» **Set problem**: Rewrite only the lines from the first one up to and including the line with "Vera: 11:35 -> 11:31", changing every "none" to "blank" and leaving everything else unchanged.

Data entries:
_ _ _ _
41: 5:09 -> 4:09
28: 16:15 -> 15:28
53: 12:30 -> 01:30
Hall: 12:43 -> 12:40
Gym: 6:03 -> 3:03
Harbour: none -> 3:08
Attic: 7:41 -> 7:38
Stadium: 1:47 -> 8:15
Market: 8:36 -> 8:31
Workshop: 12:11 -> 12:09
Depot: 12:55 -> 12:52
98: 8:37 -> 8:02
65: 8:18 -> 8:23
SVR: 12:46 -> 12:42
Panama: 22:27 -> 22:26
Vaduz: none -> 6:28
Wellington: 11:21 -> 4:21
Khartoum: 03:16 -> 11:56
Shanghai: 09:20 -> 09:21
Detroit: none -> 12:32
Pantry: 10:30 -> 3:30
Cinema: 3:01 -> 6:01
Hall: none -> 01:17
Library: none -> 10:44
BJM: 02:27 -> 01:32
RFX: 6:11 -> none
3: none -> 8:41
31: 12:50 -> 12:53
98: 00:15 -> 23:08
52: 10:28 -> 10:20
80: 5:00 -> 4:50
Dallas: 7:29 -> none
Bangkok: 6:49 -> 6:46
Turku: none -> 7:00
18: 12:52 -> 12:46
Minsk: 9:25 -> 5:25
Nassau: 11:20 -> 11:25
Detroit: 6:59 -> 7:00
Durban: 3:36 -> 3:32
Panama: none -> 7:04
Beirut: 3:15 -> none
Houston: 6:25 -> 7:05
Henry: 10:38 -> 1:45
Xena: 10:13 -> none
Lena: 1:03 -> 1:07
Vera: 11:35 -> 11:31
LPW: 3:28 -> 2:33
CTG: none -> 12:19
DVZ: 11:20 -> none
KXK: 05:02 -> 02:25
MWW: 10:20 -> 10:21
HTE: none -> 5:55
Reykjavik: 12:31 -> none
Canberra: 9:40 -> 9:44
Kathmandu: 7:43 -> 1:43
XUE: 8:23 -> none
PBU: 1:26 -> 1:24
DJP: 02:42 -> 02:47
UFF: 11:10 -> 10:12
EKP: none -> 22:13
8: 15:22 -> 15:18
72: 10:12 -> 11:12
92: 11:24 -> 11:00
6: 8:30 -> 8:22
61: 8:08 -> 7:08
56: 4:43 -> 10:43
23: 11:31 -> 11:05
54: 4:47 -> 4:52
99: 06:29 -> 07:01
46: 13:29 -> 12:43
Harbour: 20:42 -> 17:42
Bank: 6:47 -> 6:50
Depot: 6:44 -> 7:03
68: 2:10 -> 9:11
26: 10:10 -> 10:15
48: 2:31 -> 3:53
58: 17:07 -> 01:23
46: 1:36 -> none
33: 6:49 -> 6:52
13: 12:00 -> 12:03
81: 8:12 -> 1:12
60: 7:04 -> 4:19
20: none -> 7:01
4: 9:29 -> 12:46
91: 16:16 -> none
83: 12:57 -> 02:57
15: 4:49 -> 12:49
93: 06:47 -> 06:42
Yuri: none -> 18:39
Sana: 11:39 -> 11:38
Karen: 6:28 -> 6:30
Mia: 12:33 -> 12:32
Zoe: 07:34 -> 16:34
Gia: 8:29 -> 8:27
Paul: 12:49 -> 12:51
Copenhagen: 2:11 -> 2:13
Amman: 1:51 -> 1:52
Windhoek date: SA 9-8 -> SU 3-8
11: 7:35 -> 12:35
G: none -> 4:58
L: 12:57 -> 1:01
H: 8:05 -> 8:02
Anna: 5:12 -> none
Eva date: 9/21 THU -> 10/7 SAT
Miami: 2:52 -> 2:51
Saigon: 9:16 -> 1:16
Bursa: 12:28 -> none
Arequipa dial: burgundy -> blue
_ _ _ _
» **Response to the task**:
41: 5:09 -> 4:09
28: 16:15 -> 15:28
53: 12:30 -> 01:30
Hall: 12:43 -> 12:40
Gym: 6:03 -> 3:03
Harbour: blank -> 3:08
Attic: 7:41 -> 7:38
Stadium: 1:47 -> 8:15
Market: 8:36 -> 8:31
Workshop: 12:11 -> 12:09
Depot: 12:55 -> 12:52
98: 8:37 -> 8:02
65: 8:18 -> 8:23
SVR: 12:46 -> 12:42
Panama: 22:27 -> 22:26
Vaduz: blank -> 6:28
Wellington: 11:21 -> 4:21
Khartoum: 03:16 -> 11:56
Shanghai: 09:20 -> 09:21
Detroit: blank -> 12:32
Pantry: 10:30 -> 3:30
Cinema: 3:01 -> 6:01
Hall: blank -> 01:17
Library: blank -> 10:44
BJM: 02:27 -> 01:32
RFX: 6:11 -> blank
3: blank -> 8:41
31: 12:50 -> 12:53
98: 00:15 -> 23:08
52: 10:28 -> 10:20
80: 5:00 -> 4:50
Dallas: 7:29 -> blank
Bangkok: 6:49 -> 6:46
Turku: blank -> 7:00
18: 12:52 -> 12:46
Minsk: 9:25 -> 5:25
Nassau: 11:20 -> 11:25
Detroit: 6:59 -> 7:00
Durban: 3:36 -> 3:32
Panama: blank -> 7:04
Beirut: 3:15 -> blank
Houston: 6:25 -> 7:05
Henry: 10:38 -> 1:45
Xena: 10:13 -> blank
Lena: 1:03 -> 1:07
Vera: 11:35 -> 11:31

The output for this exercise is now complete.